▶ WHAT THIS TASK INVOLVES:
Read the data below. Then repeat all of it exactly.

▶ Extracted data entries:

* * *

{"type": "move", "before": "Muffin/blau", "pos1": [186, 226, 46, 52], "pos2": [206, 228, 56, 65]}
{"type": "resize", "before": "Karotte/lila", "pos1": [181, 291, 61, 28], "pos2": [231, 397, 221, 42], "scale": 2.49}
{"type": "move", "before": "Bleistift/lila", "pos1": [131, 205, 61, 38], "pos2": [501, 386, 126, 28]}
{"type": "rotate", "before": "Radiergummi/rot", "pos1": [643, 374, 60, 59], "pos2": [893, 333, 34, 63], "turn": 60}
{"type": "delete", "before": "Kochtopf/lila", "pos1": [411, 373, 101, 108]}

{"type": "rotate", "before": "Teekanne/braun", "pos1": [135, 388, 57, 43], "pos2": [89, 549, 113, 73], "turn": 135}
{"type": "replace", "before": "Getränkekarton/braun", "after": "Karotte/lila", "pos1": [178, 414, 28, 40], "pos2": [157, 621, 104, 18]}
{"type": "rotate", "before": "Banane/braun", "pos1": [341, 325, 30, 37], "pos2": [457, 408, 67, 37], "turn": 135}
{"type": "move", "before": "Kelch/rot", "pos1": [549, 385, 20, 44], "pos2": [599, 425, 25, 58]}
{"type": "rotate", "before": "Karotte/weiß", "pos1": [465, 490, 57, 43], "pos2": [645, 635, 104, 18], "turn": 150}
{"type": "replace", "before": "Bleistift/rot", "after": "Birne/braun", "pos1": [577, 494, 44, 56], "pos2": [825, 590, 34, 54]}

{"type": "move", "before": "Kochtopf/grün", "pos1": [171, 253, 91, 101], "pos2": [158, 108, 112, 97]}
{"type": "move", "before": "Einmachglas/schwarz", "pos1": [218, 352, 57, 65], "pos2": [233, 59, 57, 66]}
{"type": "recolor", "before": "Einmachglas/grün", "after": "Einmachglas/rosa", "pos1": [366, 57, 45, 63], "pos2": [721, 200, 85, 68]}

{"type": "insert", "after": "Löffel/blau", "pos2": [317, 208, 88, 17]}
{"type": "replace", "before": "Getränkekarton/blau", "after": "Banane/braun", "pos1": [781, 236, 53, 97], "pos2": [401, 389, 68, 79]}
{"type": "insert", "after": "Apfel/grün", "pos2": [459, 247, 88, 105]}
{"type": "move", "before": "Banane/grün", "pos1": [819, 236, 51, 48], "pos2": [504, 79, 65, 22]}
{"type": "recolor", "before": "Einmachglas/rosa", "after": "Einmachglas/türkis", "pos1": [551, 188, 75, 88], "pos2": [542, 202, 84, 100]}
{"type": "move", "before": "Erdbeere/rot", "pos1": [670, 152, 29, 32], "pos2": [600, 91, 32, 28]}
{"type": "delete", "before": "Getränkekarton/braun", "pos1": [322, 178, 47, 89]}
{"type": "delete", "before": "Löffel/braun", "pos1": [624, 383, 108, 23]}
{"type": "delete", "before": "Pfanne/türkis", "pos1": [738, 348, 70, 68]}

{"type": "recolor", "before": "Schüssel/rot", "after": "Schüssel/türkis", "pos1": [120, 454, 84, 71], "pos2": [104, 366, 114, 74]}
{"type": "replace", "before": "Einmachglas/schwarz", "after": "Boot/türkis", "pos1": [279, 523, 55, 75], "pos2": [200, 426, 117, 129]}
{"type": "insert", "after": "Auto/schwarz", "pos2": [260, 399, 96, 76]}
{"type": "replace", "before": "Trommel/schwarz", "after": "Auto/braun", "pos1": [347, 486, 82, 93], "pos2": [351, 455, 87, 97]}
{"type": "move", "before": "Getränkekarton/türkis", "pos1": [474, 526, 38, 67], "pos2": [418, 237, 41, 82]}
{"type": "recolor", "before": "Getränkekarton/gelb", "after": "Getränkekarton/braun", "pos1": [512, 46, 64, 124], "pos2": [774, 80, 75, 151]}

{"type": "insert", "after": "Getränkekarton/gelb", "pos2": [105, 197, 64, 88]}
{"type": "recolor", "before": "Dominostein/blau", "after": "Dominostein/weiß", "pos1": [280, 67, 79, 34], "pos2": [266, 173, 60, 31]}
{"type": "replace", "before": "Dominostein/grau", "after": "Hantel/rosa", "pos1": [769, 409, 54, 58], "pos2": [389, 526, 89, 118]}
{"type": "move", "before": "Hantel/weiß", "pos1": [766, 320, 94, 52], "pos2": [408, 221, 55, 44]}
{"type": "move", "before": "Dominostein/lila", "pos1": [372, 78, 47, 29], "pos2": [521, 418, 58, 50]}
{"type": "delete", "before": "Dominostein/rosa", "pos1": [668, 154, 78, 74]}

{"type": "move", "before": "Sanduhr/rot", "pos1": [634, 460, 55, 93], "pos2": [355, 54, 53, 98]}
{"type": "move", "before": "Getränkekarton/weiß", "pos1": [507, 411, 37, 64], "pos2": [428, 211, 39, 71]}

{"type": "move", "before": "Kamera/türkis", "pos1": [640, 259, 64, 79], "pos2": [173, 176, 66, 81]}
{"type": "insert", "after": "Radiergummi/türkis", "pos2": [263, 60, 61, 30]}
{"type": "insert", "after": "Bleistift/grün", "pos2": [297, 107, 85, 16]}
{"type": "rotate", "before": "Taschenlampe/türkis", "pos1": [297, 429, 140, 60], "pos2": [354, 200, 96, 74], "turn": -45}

* * *

▶ RESPONSE TO THIS EXERCISE:
{"type": "move", "before": "Muffin/blau", "pos1": [186, 226, 46, 52], "pos2": [206, 228, 56, 65]}
{"type": "resize", "before": "Karotte/lila", "pos1": [181, 291, 61, 28], "pos2": [231, 397, 221, 42], "scale": 2.49}
{"type": "move", "before": "Bleistift/lila", "pos1": [131, 205, 61, 38], "pos2": [501, 386, 126, 28]}
{"type": "rotate", "before": "Radiergummi/rot", "pos1": [643, 374, 60, 59], "pos2": [893, 333, 34, 63], "turn": 60}
{"type": "delete", "before": "Kochtopf/lila", "pos1": [411, 373, 101, 108]}

{"type": "rotate", "before": "Teekanne/braun", "pos1": [135, 388, 57, 43], "pos2": [89, 549, 113, 73], "turn": 135}
{"type": "replace", "before": "Getränkekarton/braun", "after": "Karotte/lila", "pos1": [178, 414, 28, 40], "pos2": [157, 621, 104, 18]}
{"type": "rotate", "before": "Banane/braun", "pos1": [341, 325, 30, 37], "pos2": [457, 408, 67, 37], "turn": 135}
{"type": "move", "before": "Kelch/rot", "pos1": [549, 385, 20, 44], "pos2": [599, 425, 25, 58]}
{"type": "rotate", "before": "Karotte/weiß", "pos1": [465, 490, 57, 43], "pos2": [645, 635, 104, 18], "turn": 150}
{"type": "replace", "before": "Bleistift/rot", "after": "Birne/braun", "pos1": [577, 494, 44, 56], "pos2": [825, 590, 34, 54]}

{"type": "move", "before": "Kochtopf/grün", "pos1": [171, 253, 91, 101], "pos2": [158, 108, 112, 97]}
{"type": "move", "before": "Einmachglas/schwarz", "pos1": [218, 352, 57, 65], "pos2": [233, 59, 57, 66]}
{"type": "recolor", "before": "Einmachglas/grün", "after": "Einmachglas/rosa", "pos1": [366, 57, 45, 63], "pos2": [721, 200, 85, 68]}

{"type": "insert", "after": "Löffel/blau", "pos2": [317, 208, 88, 17]}
{"type": "replace", "before": "Getränkekarton/blau", "after": "Banane/braun", "pos1": [781, 236, 53, 97], "pos2": [401, 389, 68, 79]}
{"type": "insert", "after": "Apfel/grün", "pos2": [459, 247, 88, 105]}
{"type": "move", "before": "Banane/grün", "pos1": [819, 236, 51, 48], "pos2": [504, 79, 65, 22]}
{"type": "recolor", "before": "Einmachglas/rosa", "after": "Einmachglas/türkis", "pos1": [551, 188, 75, 88], "pos2": [542, 202, 84, 100]}
{"type": "move", "before": "Erdbeere/rot", "pos1": [670, 152, 29, 32], "pos2": [600, 91, 32, 28]}
{"type": "delete", "before": "Getränkekarton/braun", "pos1": [322, 178, 47, 89]}
{"type": "delete", "before": "Löffel/braun", "pos1": [624, 383, 108, 23]}
{"type": "delete", "before": "Pfanne/türkis", "pos1": [738, 348, 70, 68]}

{"type": "recolor", "before": "Schüssel/rot", "after": "Schüssel/türkis", "pos1": [120, 454, 84, 71], "pos2": [104, 366, 114, 74]}
{"type": "replace", "before": "Einmachglas/schwarz", "after": "Boot/türkis", "pos1": [279, 523, 55, 75], "pos2": [200, 426, 117, 129]}
{"type": "insert", "after": "Auto/schwarz", "pos2": [260, 399, 96, 76]}
{"type": "replace", "before": "Trommel/schwarz", "after": "Auto/braun", "pos1": [347, 486, 82, 93], "pos2": [351, 455, 87, 97]}
{"type": "move", "before": "Getränkekarton/türkis", "pos1": [474, 526, 38, 67], "pos2": [418, 237, 41, 82]}
{"type": "recolor", "before": "Getränkekarton/gelb", "after": "Getränkekarton/braun", "pos1": [512, 46, 64, 124], "pos2": [774, 80, 75, 151]}

{"type": "insert", "after": "Getränkekarton/gelb", "pos2": [105, 197, 64, 88]}
{"type": "recolor", "before": "Dominostein/blau", "after": "Dominostein/weiß", "pos1": [280, 67, 79, 34], "pos2": [266, 173, 60, 31]}
{"type": "replace", "before": "Dominostein/grau", "after": "Hantel/rosa", "pos1": [769, 409, 54, 58], "pos2": [389, 526, 89, 118]}
{"type": "move", "before": "Hantel/weiß", "pos1": [766, 320, 94, 52], "pos2": [408, 221, 55, 44]}
{"type": "move", "before": "Dominostein/lila", "pos1": [372, 78, 47, 29], "pos2": [521, 418, 58, 50]}
{"type": "delete", "before": "Dominostein/rosa", "pos1": [668, 154, 78, 74]}

{"type": "move", "before": "Sanduhr/rot", "pos1": [634, 460, 55, 93], "pos2": [355, 54, 53, 98]}
{"type": "move", "before": "Getränkekarton/weiß", "pos1": [507, 411, 37, 64], "pos2": [428, 211, 39, 71]}

{"type": "move", "before": "Kamera/türkis", "pos1": [640, 259, 64, 79], "pos2": [173, 176, 66, 81]}
{"type": "insert", "after": "Radiergummi/türkis", "pos2": [263, 60, 61, 30]}
{"type": "insert", "after": "Bleistift/grün", "pos2": [297, 107, 85, 16]}
{"type": "rotate", "before": "Taschenlampe/türkis", "pos1": [297, 429, 140, 60], "pos2": [354, 200, 96, 74], "turn": -45}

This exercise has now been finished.